(INSTRUCTIONS FOR THE TASK): The answer must be a word-for-word copy of the records below, with every picture left out.

(RECORDS SHOWN):
BEGIN

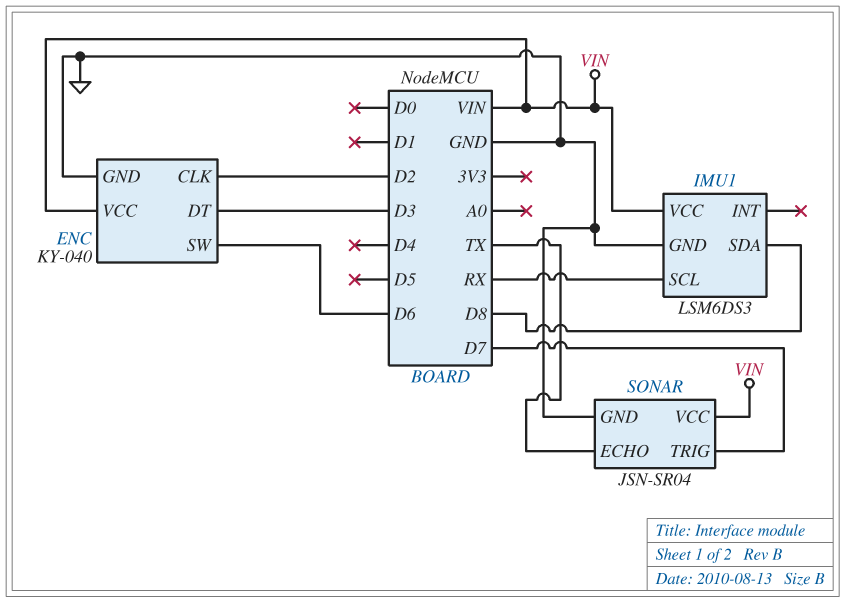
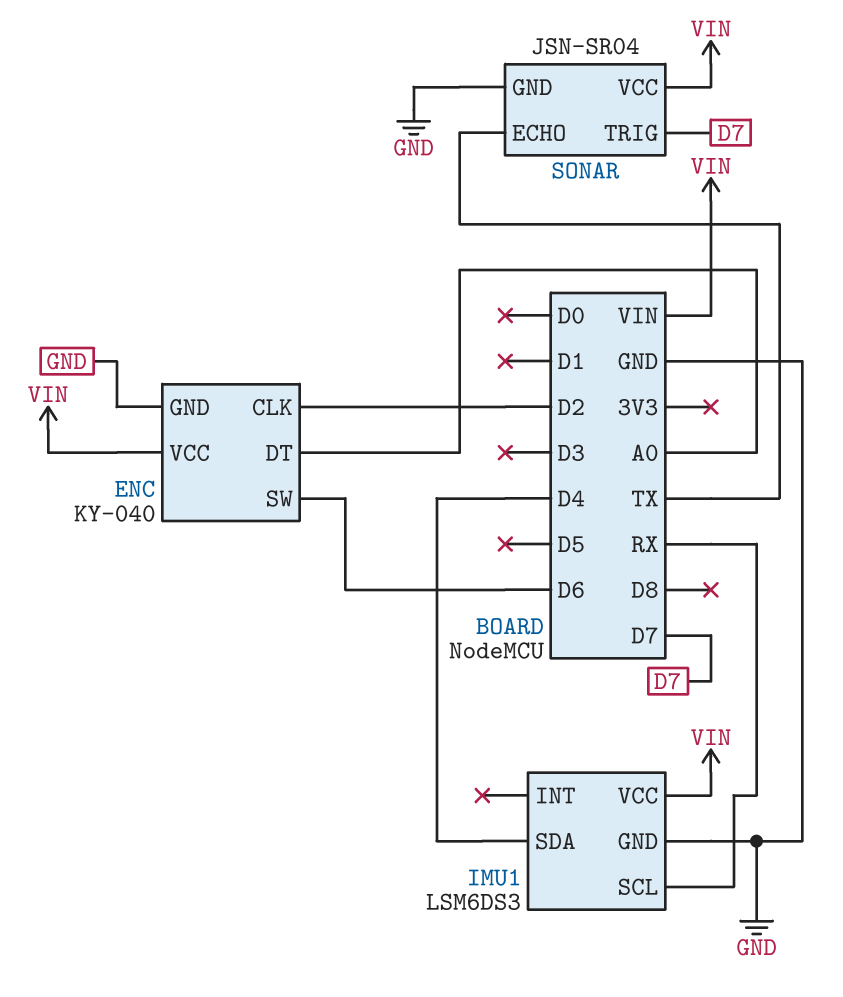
ENC pin DT: D3 -> A0
IMU1 pin SDA: D8 -> D4

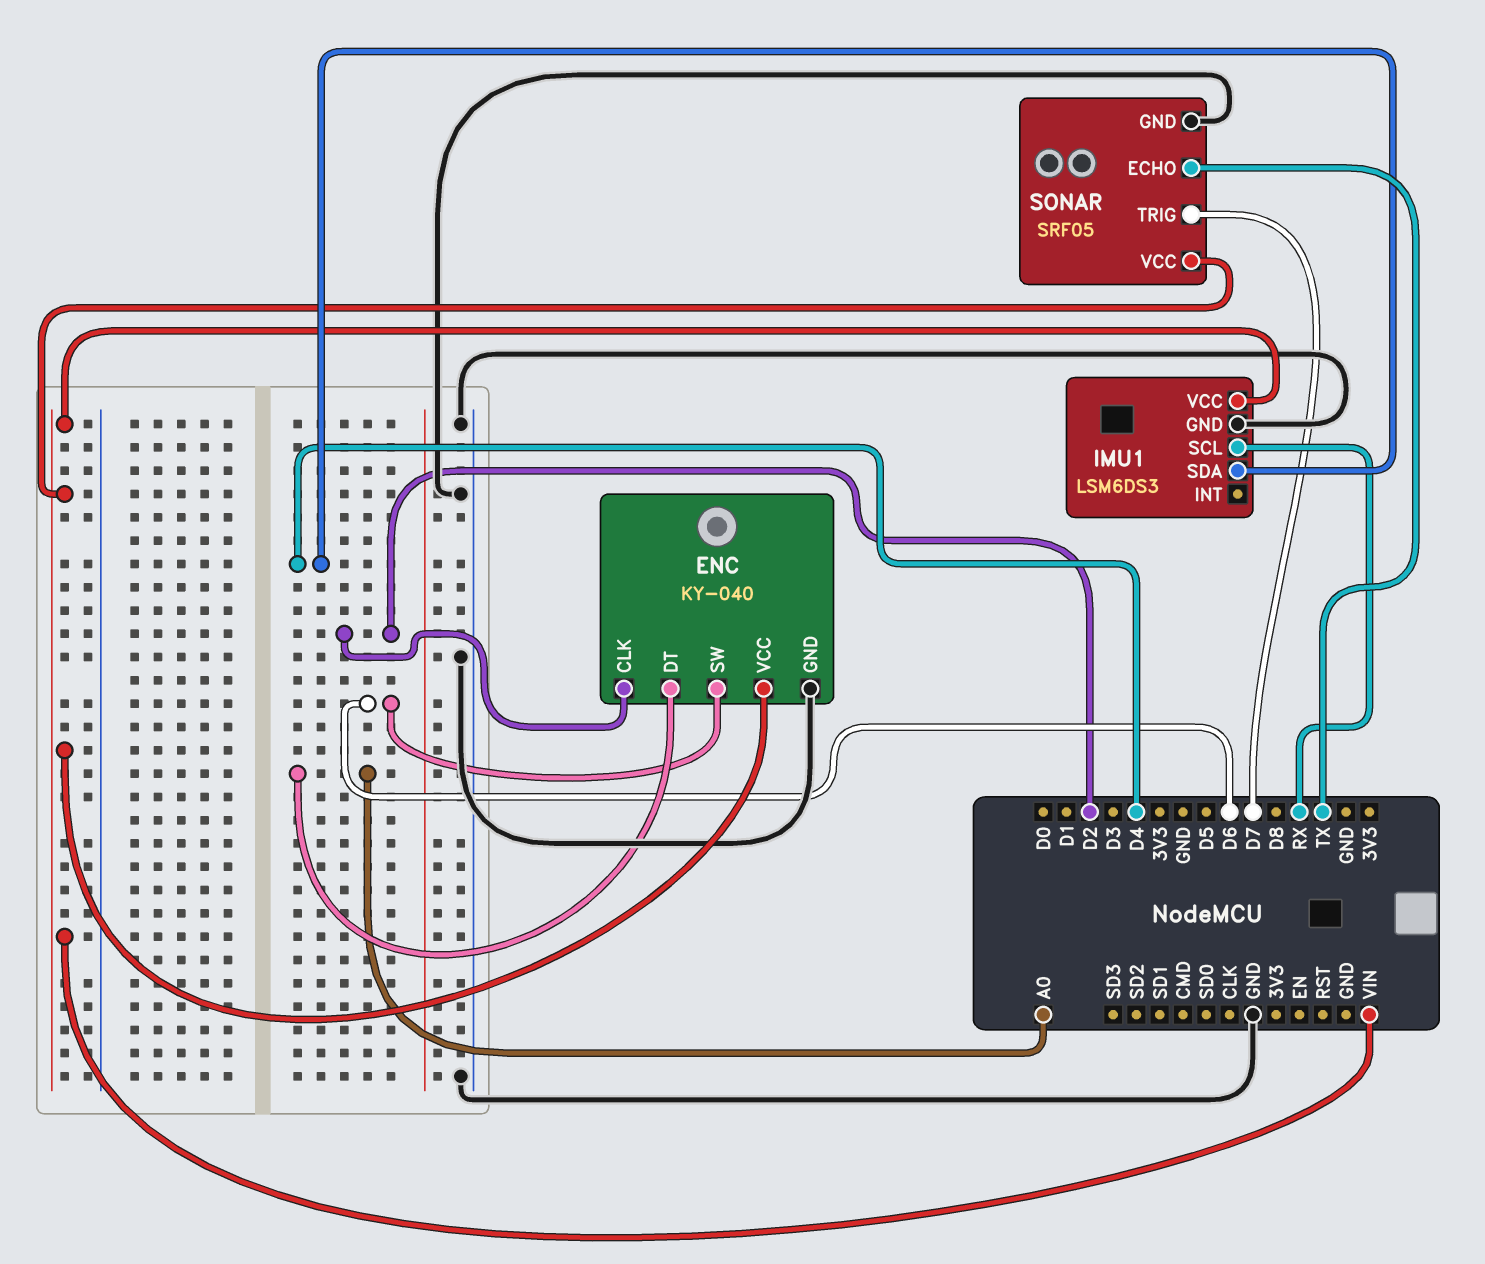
SONAR: JSN-SR04 -> SRF05

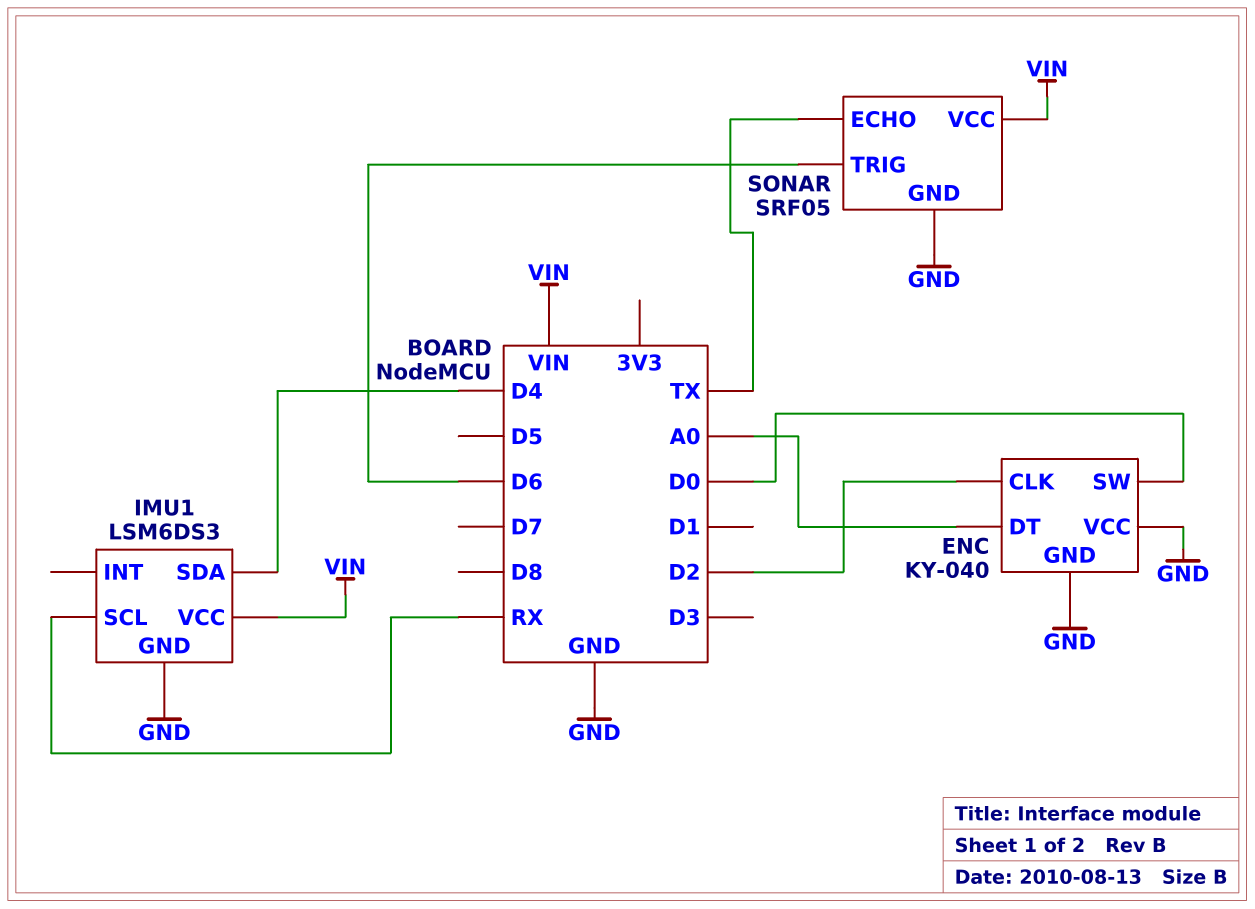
ENC pin SW: D6 -> D0
ENC pin VCC: VIN -> GND
SONAR pin TRIG: D7 -> D6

END

(EXERCISE RESULT):
ENC pin DT: D3 -> A0
IMU1 pin SDA: D8 -> D4

SONAR: JSN-SR04 -> SRF05

ENC pin SW: D6 -> D0
ENC pin VCC: VIN -> GND
SONAR pin TRIG: D7 -> D6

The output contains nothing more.